Assignment:
Up to and including the line that contains "(591, 366) = (602, 226): green", repeat the entries below exactly from the first line on. Do not carry over any pictures.

Object tracking records:
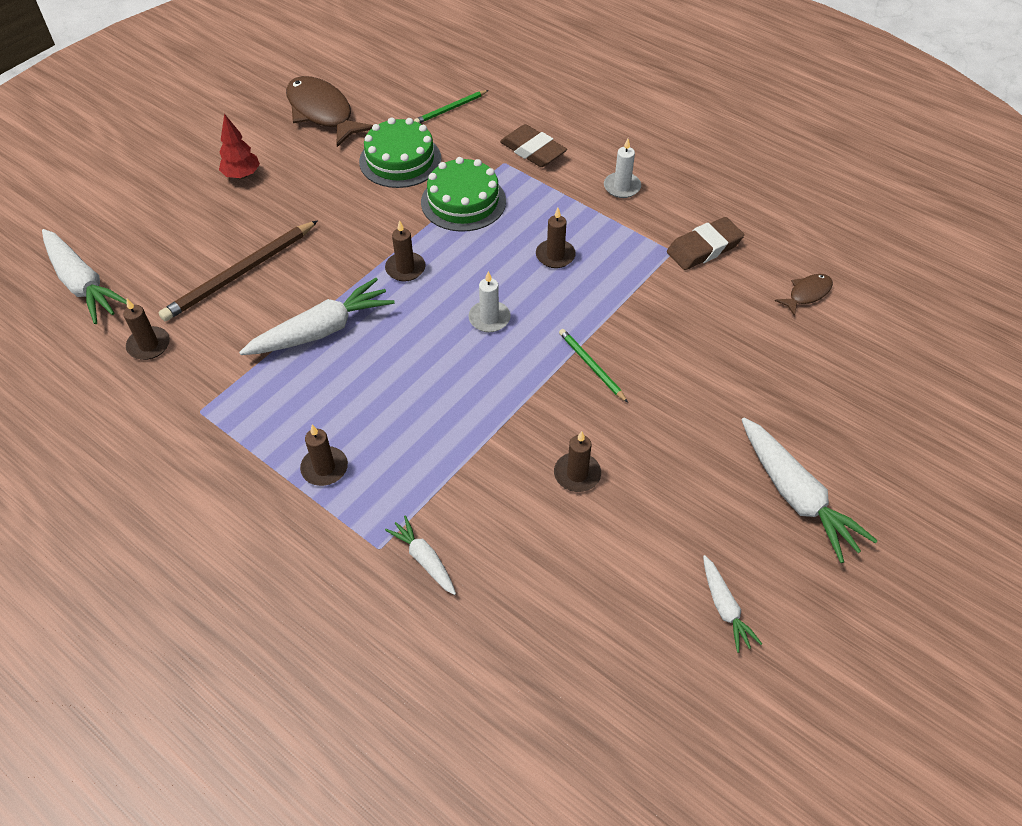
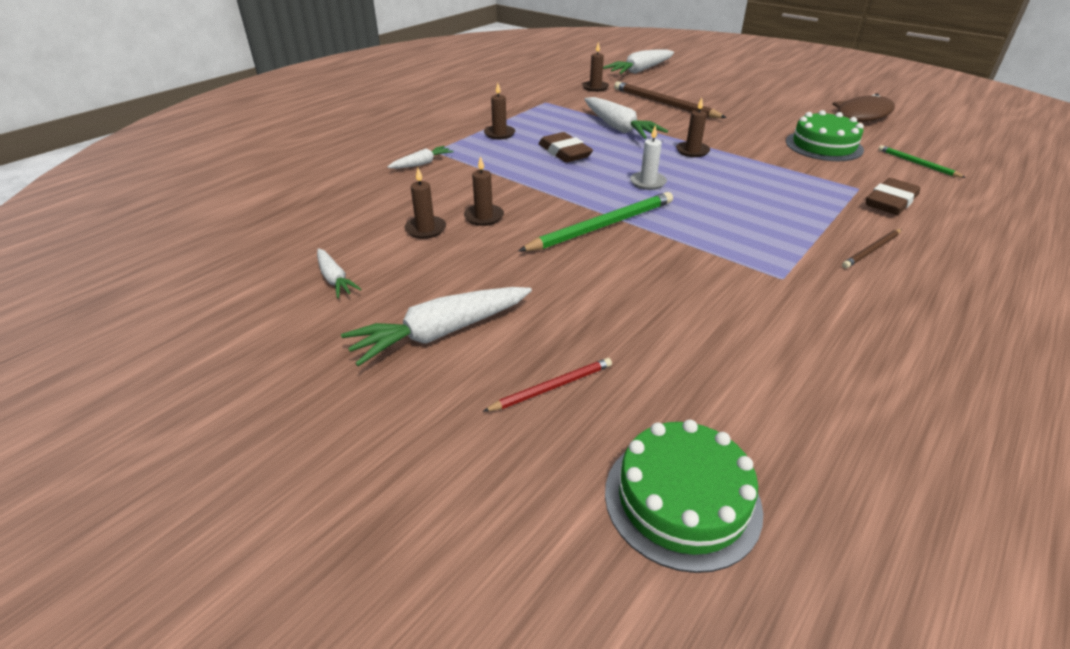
camera: 90 degrees right, 15 degrees down
(242, 175) = (763, 98): red tree -> none
(463, 201) = (788, 171): green cake -> green cake (682, 499)
(555, 255) = (739, 211): brown candle -> brown candle (425, 229)
(591, 366) = (602, 226): green pencil -> green pencil, size x1.84
(622, 187) = (871, 250): white candle -> brown pencil
(704, 248) = (800, 300): brown eraser -> brown eraser (564, 152)
(724, 608) = (335, 279): white carrot -> white carrot turned 105 degrees counterclockwise
(807, 294) = (755, 379): brown fish -> none
(845, 413) = (552, 387): none -> red pencil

Task solution:
camera: 90 degrees right, 15 degrees down
(242, 175) = (763, 98): red tree -> none
(463, 201) = (788, 171): green cake -> green cake (682, 499)
(555, 255) = (739, 211): brown candle -> brown candle (425, 229)
(591, 366) = (602, 226): green pencil -> green pencil, size x1.84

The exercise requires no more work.